Work to be completed: Copy each entry verbatim, excluding its images.

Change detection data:
--
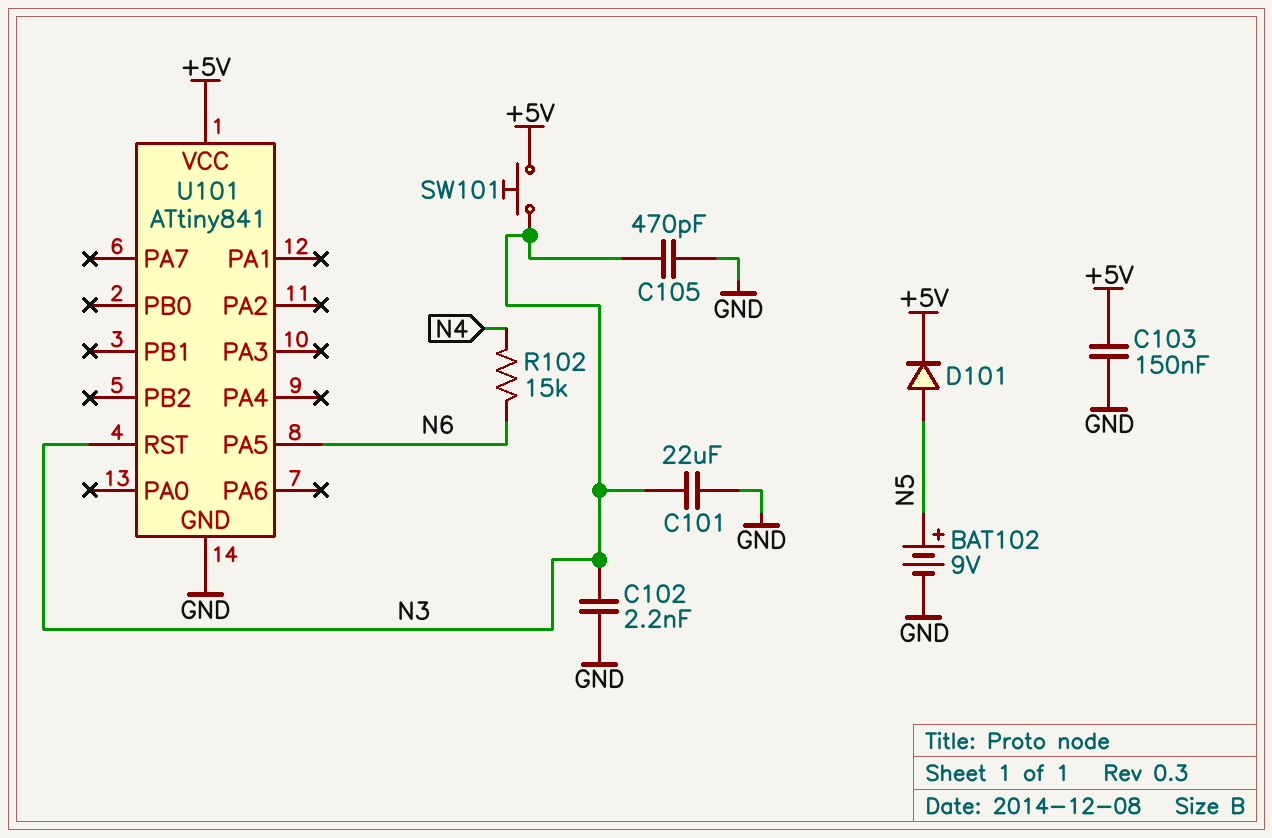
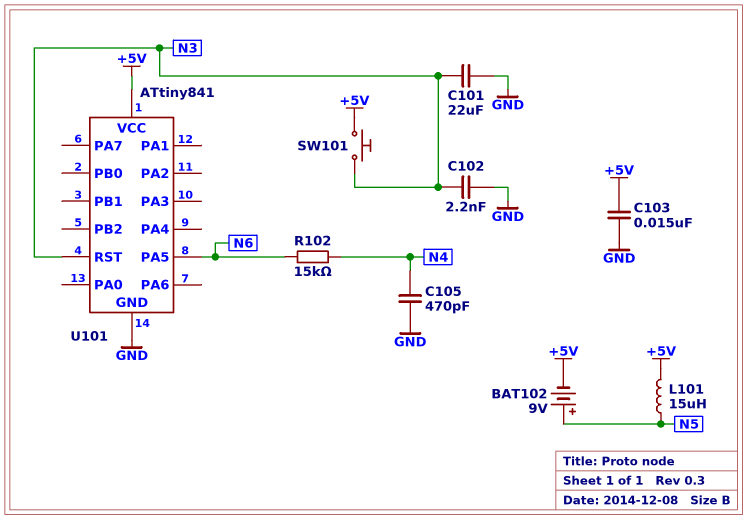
BAT102: 9V (plus N5, minus GND) -> 9V (plus N5, minus +5V)
C103: 150nF (+5V, GND) -> 15nF (+5V, GND)
C105: 470pF (GND, N3) -> 470pF (GND, N4)
D101: diode (A N5, K +5V) -> none
L101: none -> 15uH (+5V, N5)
--
Response area:
BAT102: 9V (plus N5, minus GND) -> 9V (plus N5, minus +5V)
C103: 150nF (+5V, GND) -> 15nF (+5V, GND)
C105: 470pF (GND, N3) -> 470pF (GND, N4)
D101: diode (A N5, K +5V) -> none
L101: none -> 15uH (+5V, N5)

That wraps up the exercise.